### WHAT THE TASK REQUIRES
Beginning with the line that contains "added,,,pomme [jaune],220 278" and concluding with the final line of the listing below, output each line exactly, and only those lines.

### DATA SECTION
+===+
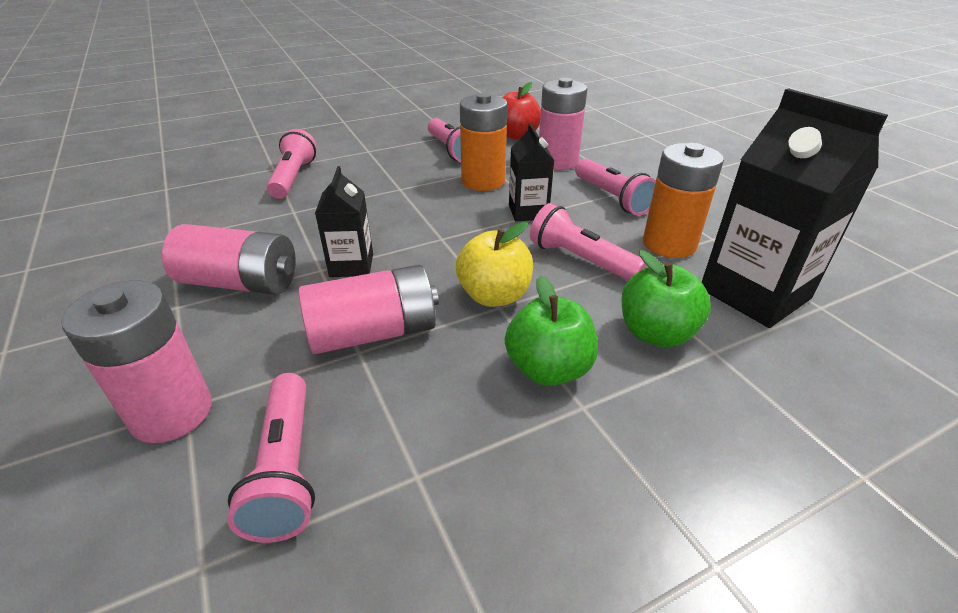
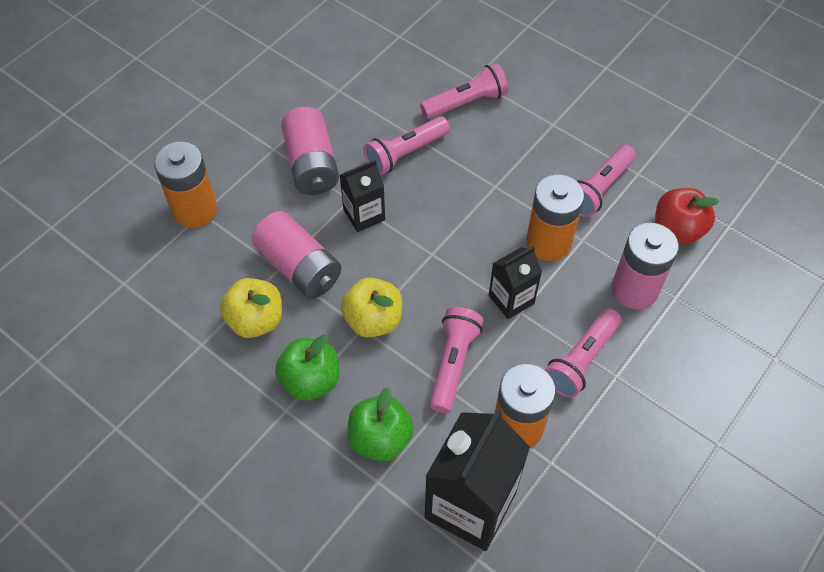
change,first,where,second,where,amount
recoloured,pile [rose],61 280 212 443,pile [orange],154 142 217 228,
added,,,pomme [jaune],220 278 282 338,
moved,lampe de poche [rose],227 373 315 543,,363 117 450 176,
+===+
### YOUR SOLUTION
added,,,pomme [jaune],220 278 282 338,
moved,lampe de poche [rose],227 373 315 543,,363 117 450 176,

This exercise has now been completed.